Problem details:
In the records below, some lines contain the word "report". Copy each of them.

········

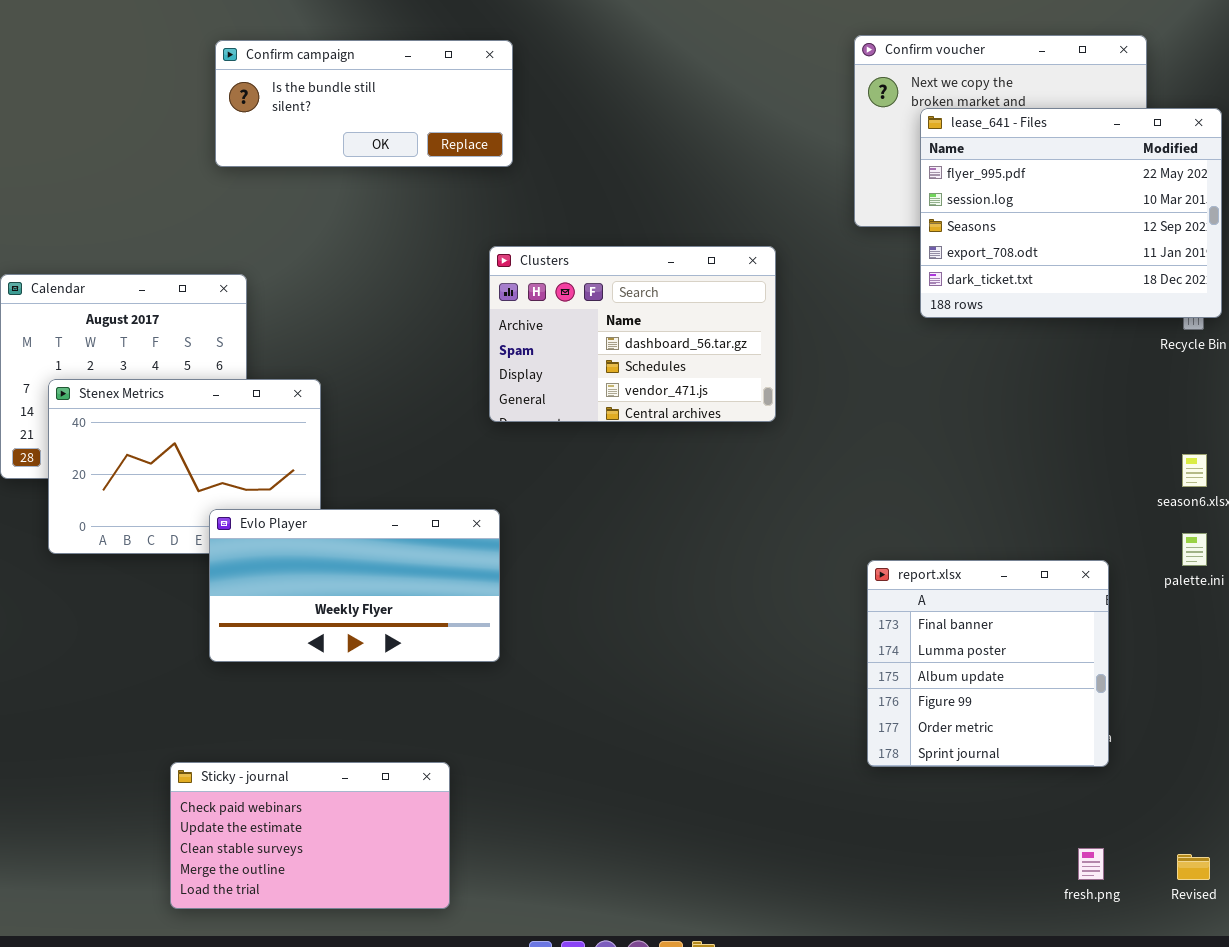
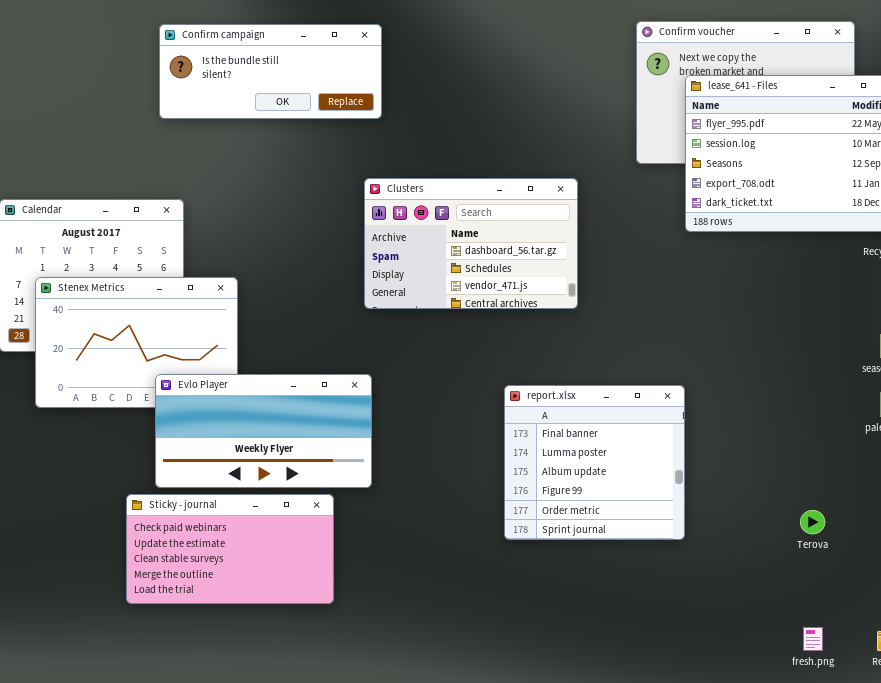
report.xlsx: [867,560,1109,767] -> [504,385,685,540], moved
Sticky - journal: [170,762,450,909] -> [126,494,334,604], moved

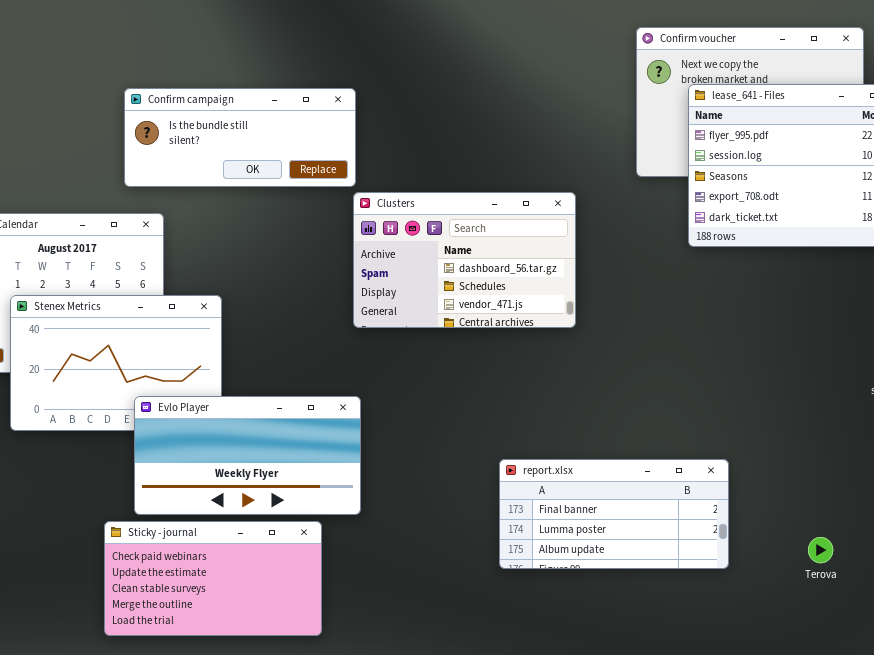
Confirm campaign: [159,24,382,119] -> [124,88,356,187], moved
report.xlsx: [504,385,685,540] -> [499,459,729,569], resized

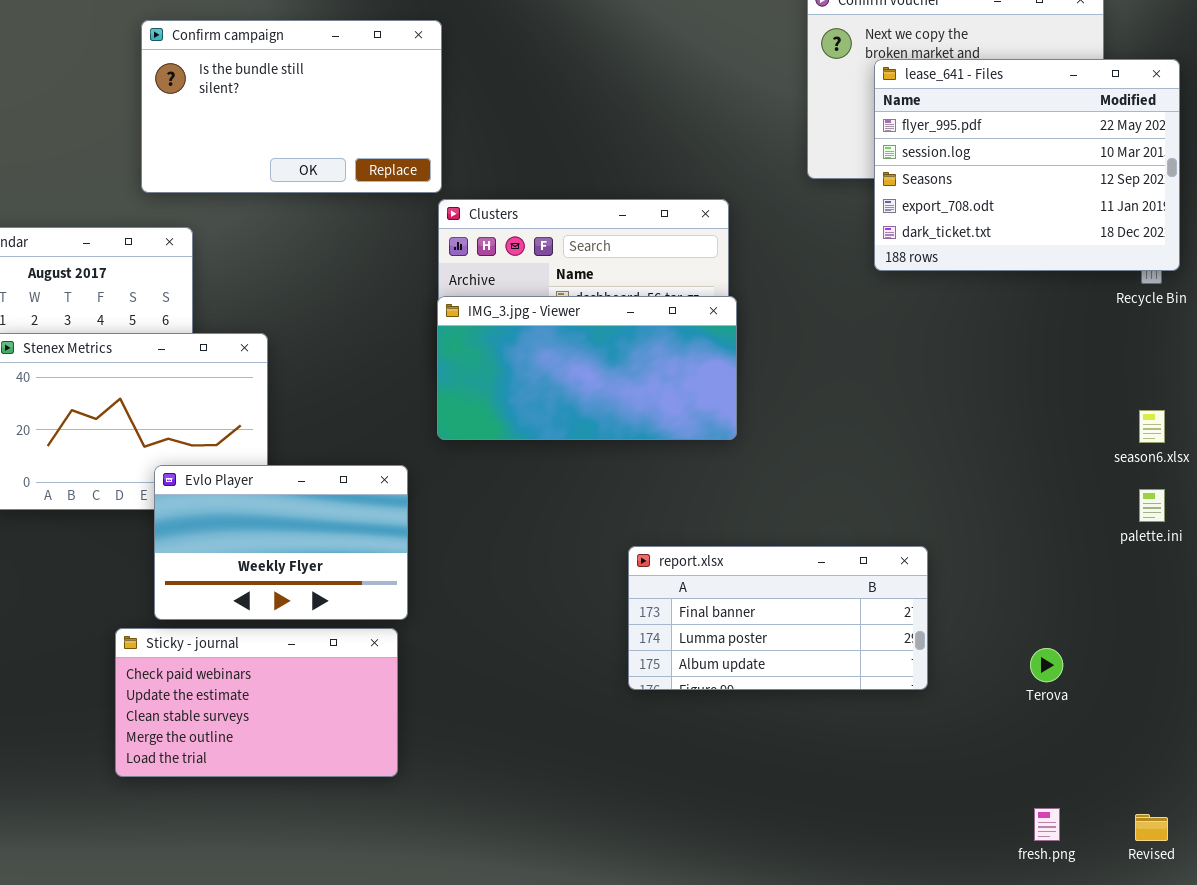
Confirm campaign: [124,88,356,187] -> [141,20,442,193], resized
IMG_3.jpg - Viewer: none -> [437,296,737,440], opened
Evlo Player: [134,396,361,515] -> [154,465,408,620], resized

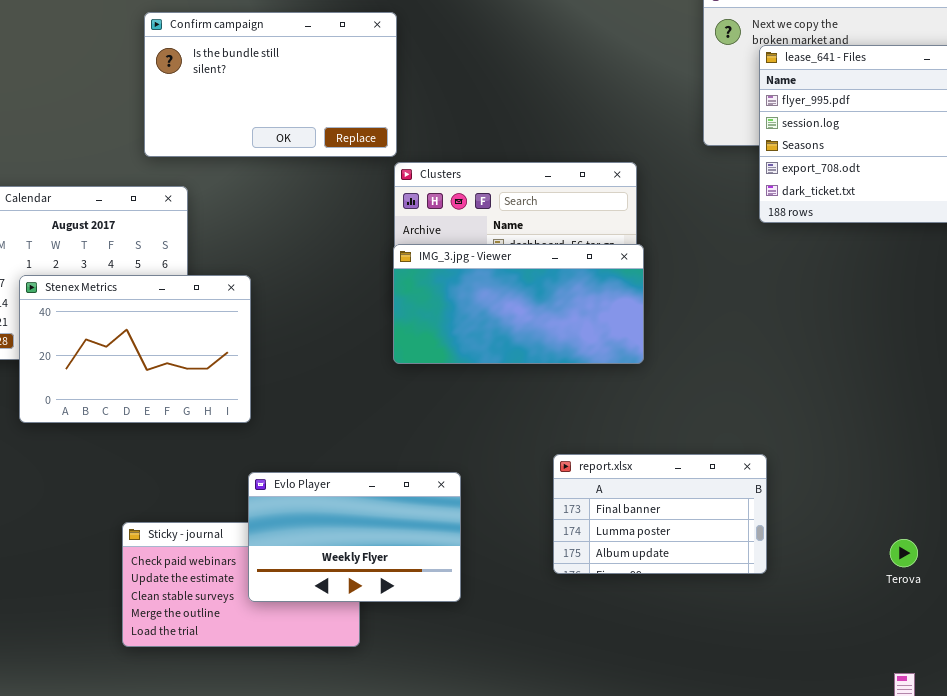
Evlo Player: [154,465,408,620] -> [248,472,461,602], moved
report.xlsx: [628,546,928,690] -> [553,454,767,574], resized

········

Task solution:
report.xlsx: [867,560,1109,767] -> [504,385,685,540], moved
report.xlsx: [504,385,685,540] -> [499,459,729,569], resized
report.xlsx: [628,546,928,690] -> [553,454,767,574], resized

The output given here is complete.